>> begin Items

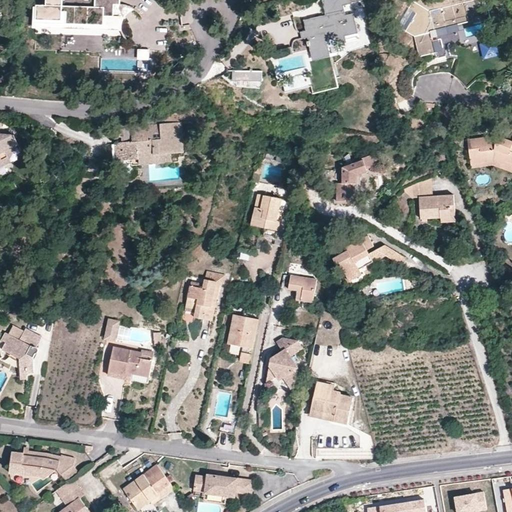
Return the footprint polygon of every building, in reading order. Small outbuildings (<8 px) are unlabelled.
[(64,0),(48,0),(48,8),(35,7),(35,31),(122,33),(123,16),(115,16),(116,4),(121,4),(120,0),(96,0),(97,7),(64,7),(64,0)] [(302,0),(286,0),(275,3),(278,15),(305,9),(302,0)] [(303,20),(305,30),(307,37),(308,41),(306,41),(307,46),(309,46),(310,50),(327,46),(326,40),(335,38),(336,44),(346,42),(345,36),(357,33),(353,13),(345,15),(343,5),(352,3),(351,1),(358,0),(321,0),(325,15),(303,20)] [(473,0),(429,11),(412,2),(408,9),(415,14),(405,31),(414,36),(419,57),(435,52),(430,31),(468,22),(467,18),(485,14),(480,0),(473,0)] [(127,7),(121,4),(116,4),(115,16),(123,16),(122,23),(130,13),(135,10),(127,7)] [(14,17),(5,14),(0,29),(10,32),(14,17)] [(480,42),(484,58),(500,54),(496,37),(480,42)] [(329,53),(327,46),(310,50),(312,57),(329,53)] [(151,48),(139,48),(139,57),(151,57),(151,48)] [(261,71),(236,71),(236,81),(261,82),(261,71)] [(181,123),(135,127),(137,142),(132,142),(120,143),(121,153),(124,152),(125,162),(138,161),(139,166),(148,166),(155,165),(178,163),(177,154),(184,153),(181,123)] [(0,165),(10,160),(6,152),(17,146),(18,146),(12,135),(0,133),(0,165)] [(511,140),(498,136),(474,139),(474,146),(469,147),(471,162),(491,159),(505,164),(506,161),(511,162),(511,140)] [(121,153),(120,143),(115,143),(116,162),(125,162),(124,152),(121,153)] [(6,152),(10,160),(17,146),(6,152)] [(363,161),(366,169),(374,166),(371,156),(363,159),(363,161)] [(511,171),(511,162),(506,161),(505,164),(491,159),(471,162),(471,166),(492,164),(511,171)] [(356,176),(360,174),(367,172),(366,169),(363,161),(342,169),(334,169),(334,183),(337,183),(337,201),(356,201),(356,194),(356,176)] [(319,186),(319,176),(306,176),(306,186),(319,186)] [(405,199),(420,198),(433,197),(431,179),(405,188),(405,199)] [(280,221),(277,220),(274,220),(277,198),(259,195),(253,226),(265,228),(264,236),(276,238),(280,221)] [(422,219),(442,218),(455,217),(453,195),(433,197),(420,198),(422,219)] [(347,277),(359,270),(384,256),(400,264),(405,257),(385,246),(370,254),(368,251),(374,246),(368,237),(347,249),(348,252),(334,259),(339,269),(342,267),(347,277)] [(362,275),(359,270),(347,277),(350,281),(362,275)] [(205,279),(221,283),(224,283),(225,275),(207,271),(205,279)] [(282,288),(299,291),(302,291),(301,300),(313,302),(316,281),(284,276),(282,288)] [(212,321),(221,283),(205,279),(204,284),(203,288),(191,286),(186,308),(196,310),(195,314),(195,318),(212,321)] [(250,363),(258,319),(234,315),(229,345),(242,347),(240,362),(250,363)] [(105,340),(116,342),(119,322),(109,320),(105,340)] [(8,336),(20,341),(24,333),(13,327),(8,336)] [(27,372),(27,374),(35,374),(34,359),(36,354),(37,355),(38,353),(38,351),(36,349),(41,338),(25,331),(24,333),(20,341),(8,336),(5,335),(1,343),(6,345),(3,352),(11,356),(11,354),(21,359),(21,363),(20,363),(20,372),(27,372)] [(162,344),(163,337),(156,336),(154,349),(160,349),(162,344)] [(291,357),(296,354),(302,349),(297,341),(283,338),(278,342),(284,351),(275,357),(278,361),(270,366),(267,383),(277,377),(282,374),(284,379),(294,392),(299,368),(291,357)] [(109,375),(126,379),(127,373),(132,374),(149,377),(153,361),(142,359),(142,355),(142,353),(114,348),(109,375)] [(301,362),(296,354),(291,357),(299,368),(301,362)] [(335,416),(334,421),(334,422),(348,424),(353,397),(341,395),(341,393),(335,391),(335,386),(318,382),(312,411),(335,416)] [(269,423),(270,415),(261,411),(260,426),(269,423)] [(311,416),(334,421),(335,416),(312,411),(311,416)] [(220,432),(236,435),(240,416),(228,414),(228,417),(223,416),(220,432)] [(231,446),(232,435),(223,435),(222,445),(231,446)] [(28,455),(29,450),(25,449),(24,453),(13,451),(11,471),(36,475),(40,476),(43,479),(51,474),(57,469),(61,475),(71,468),(72,458),(62,455),(61,456),(60,460),(45,457),(28,455)] [(175,489),(157,464),(123,488),(137,509),(157,494),(161,499),(175,489)] [(217,477),(217,476),(207,474),(207,477),(196,475),(194,492),(234,497),(235,492),(251,494),(253,480),(222,476),(222,480),(220,479),(217,477)] [(85,495),(73,478),(56,490),(67,506),(59,511),(58,511),(90,511),(81,498),(85,495)] [(484,493),(455,497),(457,511),(470,511),(487,509),(484,493)] [(157,494),(137,509),(139,511),(143,511),(161,499),(157,494)] [(425,511),(423,500),(367,510),(367,511),(425,511)]
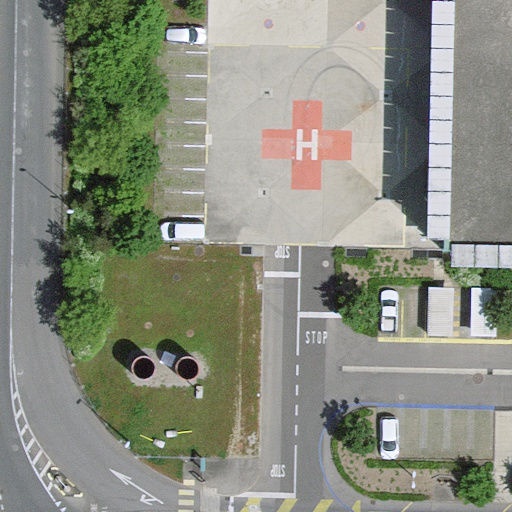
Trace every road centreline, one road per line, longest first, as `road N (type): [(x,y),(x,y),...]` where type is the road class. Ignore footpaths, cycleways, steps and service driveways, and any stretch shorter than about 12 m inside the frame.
road 1 (unclassified): [(14,312),(15,0)]
road 2 (unclassified): [(301,511),(303,248)]
road 3 (unclassified): [(124,493),(47,403),(14,312)]
road 4 (unclassified): [(14,312),(3,428),(32,511)]
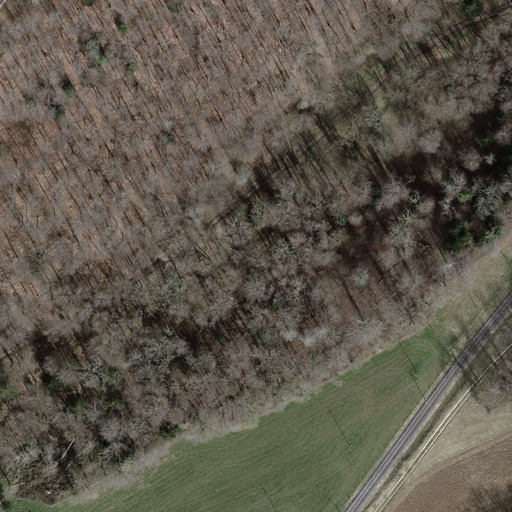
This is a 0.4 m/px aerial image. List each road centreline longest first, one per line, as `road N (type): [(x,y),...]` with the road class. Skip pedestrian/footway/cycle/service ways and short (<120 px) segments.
road 1 (track): [(87,315),(227,211),(395,68),(494,0)]
road 2 (track): [(511,347),(376,511)]
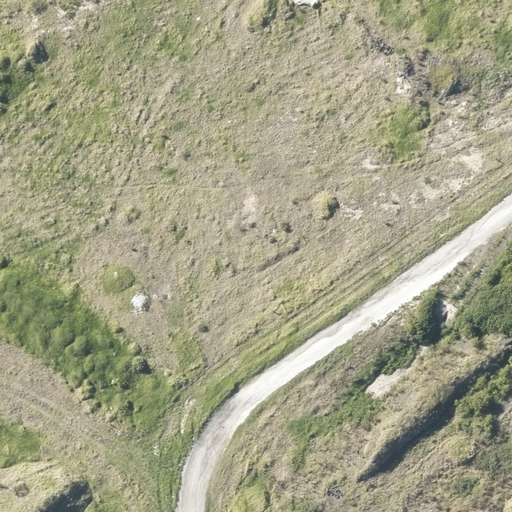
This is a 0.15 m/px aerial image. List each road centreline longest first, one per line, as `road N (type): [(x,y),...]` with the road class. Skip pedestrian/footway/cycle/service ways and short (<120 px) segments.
road 1 (track): [(511,188),(195,444),(190,511)]
road 2 (track): [(138,511),(26,377),(0,372)]
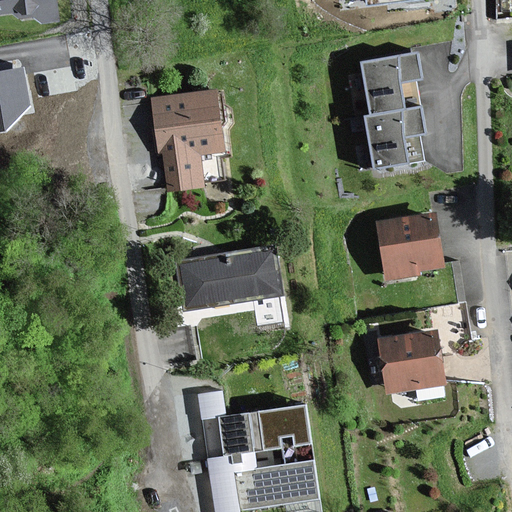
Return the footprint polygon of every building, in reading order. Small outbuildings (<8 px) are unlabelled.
[(0,0),(0,14),(21,12),(22,19),(59,15),(57,0),(0,0)] [(423,77),(419,52),(365,61),(374,114),(407,109),(402,80),(423,77)] [(0,130),(5,130),(28,105),(22,70),(11,72),(0,73),(0,130)] [(218,92),(154,100),(161,151),(167,150),(172,187),(205,183),(201,152),(225,149),(218,92)] [(422,106),(407,109),(374,114),(368,115),(377,167),(411,161),(406,135),(427,131),(422,106)] [(437,213),(381,221),(390,278),(420,273),(419,269),(445,265),(437,213)] [(273,250),(182,264),(188,305),(284,291),(281,271),(277,272),(273,250)] [(189,326),(168,329),(173,360),(194,357),(189,326)] [(439,331),(381,340),(389,390),(447,381),(439,331)] [(200,395),(204,419),(222,416),(227,415),(224,391),(200,395)] [(227,415),(222,416),(228,456),(233,455),(312,443),(306,403),(227,415)] [(316,511),(322,511),(312,443),(233,455),(241,511),(316,511)] [(241,511),(233,455),(228,456),(210,459),(218,511),(241,511)]
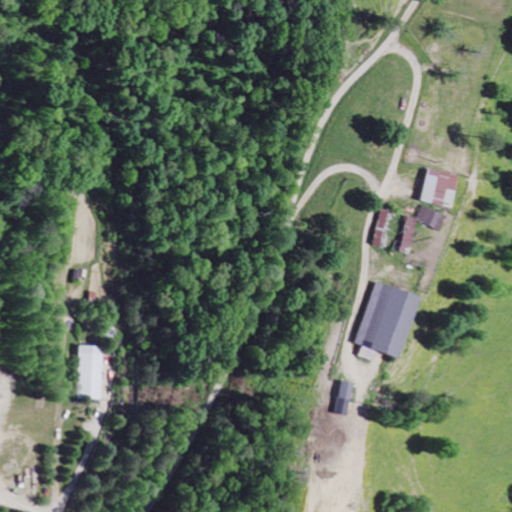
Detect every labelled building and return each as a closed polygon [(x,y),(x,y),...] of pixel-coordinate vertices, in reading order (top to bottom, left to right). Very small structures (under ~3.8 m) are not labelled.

>> end Items

Rewrite every line of the records above as a JSON list of strings, one string per line, with blank lines skipped. Leave the pictures out.

[
  "Return the footprint polygon of every building, in reading order. Small outbuildings (<8 px) are unlabelled.",
  "[(64,0),(48,0),(48,8),(35,7),(35,31),(122,33),(123,16),(115,16),(116,4),(121,4),(120,0),(96,0),(97,7),(64,7),(64,0)] [(302,0),(286,0),(275,3),(278,15),(305,9),(302,0)] [(303,20),(305,30),(307,37),(308,41),(306,41),(307,46),(309,46),(310,50),(327,46),(326,40),(335,38),(336,44),(346,42),(345,36),(357,33),(353,13),(345,15),(343,5),(352,3),(351,1),(358,0),(321,0),(325,15),(303,20)] [(473,0),(429,11),(412,2),(408,9),(415,14),(405,31),(414,36),(419,57),(435,52),(430,31),(468,22),(467,18),(485,14),(480,0),(473,0)] [(127,7),(121,4),(116,4),(115,16),(123,16),(122,23),(130,13),(135,10),(127,7)] [(14,17),(5,14),(0,29),(10,32),(14,17)] [(480,42),(484,58),(500,54),(496,37),(480,42)] [(329,53),(327,46),(310,50),(312,57),(329,53)] [(151,48),(139,48),(139,57),(151,57),(151,48)] [(261,71),(236,71),(236,81),(261,82),(261,71)] [(181,123),(135,127),(137,142),(132,142),(120,143),(121,153),(124,152),(125,162),(138,161),(139,166),(148,166),(155,165),(178,163),(177,154),(184,153),(181,123)] [(0,165),(10,160),(6,152),(17,146),(18,146),(12,135),(0,133),(0,165)] [(511,140),(498,136),(474,139),(474,146),(469,147),(471,162),(491,159),(505,164),(506,161),(511,162),(511,140)] [(121,153),(120,143),(115,143),(116,162),(125,162),(124,152),(121,153)] [(6,152),(10,160),(17,146),(6,152)] [(363,161),(366,169),(374,166),(371,156),(363,159),(363,161)] [(511,171),(511,162),(506,161),(505,164),(491,159),(471,162),(471,166),(492,164),(511,171)] [(356,176),(360,174),(367,172),(366,169),(363,161),(342,169),(334,169),(334,183),(337,183),(337,201),(356,201),(356,194),(356,176)] [(319,186),(319,176),(306,176),(306,186),(319,186)] [(405,199),(420,198),(433,197),(431,179),(405,188),(405,199)] [(280,221),(277,220),(274,220),(277,198),(259,195),(253,226),(265,228),(264,236),(276,238),(280,221)] [(422,219),(442,218),(455,217),(453,195),(433,197),(420,198),(422,219)] [(347,277),(359,270),(384,256),(400,264),(405,257),(385,246),(370,254),(368,251),(374,246),(368,237),(347,249),(348,252),(334,259),(339,269),(342,267),(347,277)] [(362,275),(359,270),(347,277),(350,281),(362,275)] [(205,279),(221,283),(224,283),(225,275),(207,271),(205,279)] [(282,288),(299,291),(302,291),(301,300),(313,302),(316,281),(284,276),(282,288)] [(212,321),(221,283),(205,279),(204,284),(203,288),(191,286),(186,308),(196,310),(195,314),(195,318),(212,321)] [(250,363),(258,319),(234,315),(229,345),(242,347),(240,362),(250,363)] [(105,340),(116,342),(119,322),(109,320),(105,340)] [(8,336),(20,341),(24,333),(13,327),(8,336)] [(27,372),(27,374),(35,374),(34,359),(36,354),(37,355),(38,353),(38,351),(36,349),(41,338),(25,331),(24,333),(20,341),(8,336),(5,335),(1,343),(6,345),(3,352),(11,356),(11,354),(21,359),(21,363),(20,363),(20,372),(27,372)] [(162,344),(163,337),(156,336),(154,349),(160,349),(162,344)] [(291,357),(296,354),(302,349),(297,341),(283,338),(278,342),(284,351),(275,357),(278,361),(270,366),(267,383),(277,377),(282,374),(284,379),(294,392),(299,368),(291,357)] [(109,375),(126,379),(127,373),(132,374),(149,377),(153,361),(142,359),(142,355),(142,353),(114,348),(109,375)] [(301,362),(296,354),(291,357),(299,368),(301,362)] [(335,416),(334,421),(334,422),(348,424),(353,397),(341,395),(341,393),(335,391),(335,386),(318,382),(312,411),(335,416)] [(269,423),(270,415),(261,411),(260,426),(269,423)] [(311,416),(334,421),(335,416),(312,411),(311,416)] [(220,432),(236,435),(240,416),(228,414),(228,417),(223,416),(220,432)] [(231,446),(232,435),(223,435),(222,445),(231,446)] [(28,455),(29,450),(25,449),(24,453),(13,451),(11,471),(36,475),(40,476),(43,479),(51,474),(57,469),(61,475),(71,468),(72,458),(62,455),(61,456),(60,460),(45,457),(28,455)] [(175,489),(157,464),(123,488),(137,509),(157,494),(161,499),(175,489)] [(217,477),(217,476),(207,474),(207,477),(196,475),(194,492),(234,497),(235,492),(251,494),(253,480),(222,476),(222,480),(220,479),(217,477)] [(85,495),(73,478),(56,490),(67,506),(59,511),(58,511),(90,511),(81,498),(85,495)] [(484,493),(455,497),(457,511),(470,511),(487,509),(484,493)] [(157,494),(137,509),(139,511),(143,511),(161,499),(157,494)] [(425,511),(423,500),(367,510),(367,511),(425,511)]",
  "Trace every road centreline, one road per line, longest first, as `road N (type): [(x,y),(x,y),...]` where type is the road class. Ignore footpaths, cycleways, steps and service driveways, and any stretch shorter than about 12 m inside the frame.",
  "road 1 (unclassified): [(14,312),(15,0)]",
  "road 2 (unclassified): [(301,511),(303,248)]",
  "road 3 (unclassified): [(124,493),(47,403),(14,312)]",
  "road 4 (unclassified): [(14,312),(3,428),(32,511)]",
  "This is a 0.4 m/px aerial image. List each road centreline longest first, one per line, as `road N (type): [(x,y),...]` with the road class. Skip pedestrian/footway/cycle/service ways and short (<120 px) segments.",
  "road 1 (track): [(87,315),(227,211),(395,68),(494,0)]",
  "road 2 (track): [(511,347),(376,511)]",
  "This is a 0.15 m/px aerial image. List each road centreline longest first, one per line, as `road N (type): [(x,y),...]` with the road class. Skip pedestrian/footway/cycle/service ways and short (<120 px) segments.",
  "road 1 (track): [(511,188),(195,444),(190,511)]",
  "road 2 (track): [(138,511),(26,377),(0,372)]",
  "Return the footprint polygon of every building, in reading order. Small outbuildings (<8 px) are unlabelled.",
  "[(0,0),(0,14),(21,12),(22,19),(59,15),(57,0),(0,0)] [(423,77),(419,52),(365,61),(374,114),(407,109),(402,80),(423,77)] [(0,130),(5,130),(28,105),(22,70),(11,72),(0,73),(0,130)] [(218,92),(154,100),(161,151),(167,150),(172,187),(205,183),(201,152),(225,149),(218,92)] [(422,106),(407,109),(374,114),(368,115),(377,167),(411,161),(406,135),(427,131),(422,106)] [(437,213),(381,221),(390,278),(420,273),(419,269),(445,265),(437,213)] [(273,250),(182,264),(188,305),(284,291),(281,271),(277,272),(273,250)] [(189,326),(168,329),(173,360),(194,357),(189,326)] [(439,331),(381,340),(389,390),(447,381),(439,331)] [(200,395),(204,419),(222,416),(227,415),(224,391),(200,395)] [(227,415),(222,416),(228,456),(233,455),(312,443),(306,403),(227,415)] [(316,511),(322,511),(312,443),(233,455),(241,511),(316,511)] [(241,511),(233,455),(228,456),(210,459),(218,511),(241,511)]",
  "Detect every labelled building and return each as a closed polygon [(x,y),(x,y),...] of pixel-coordinate vertices, in reading order (top to bottom, left to right). Very small structures (under ~3.8 m) are not labelled."
]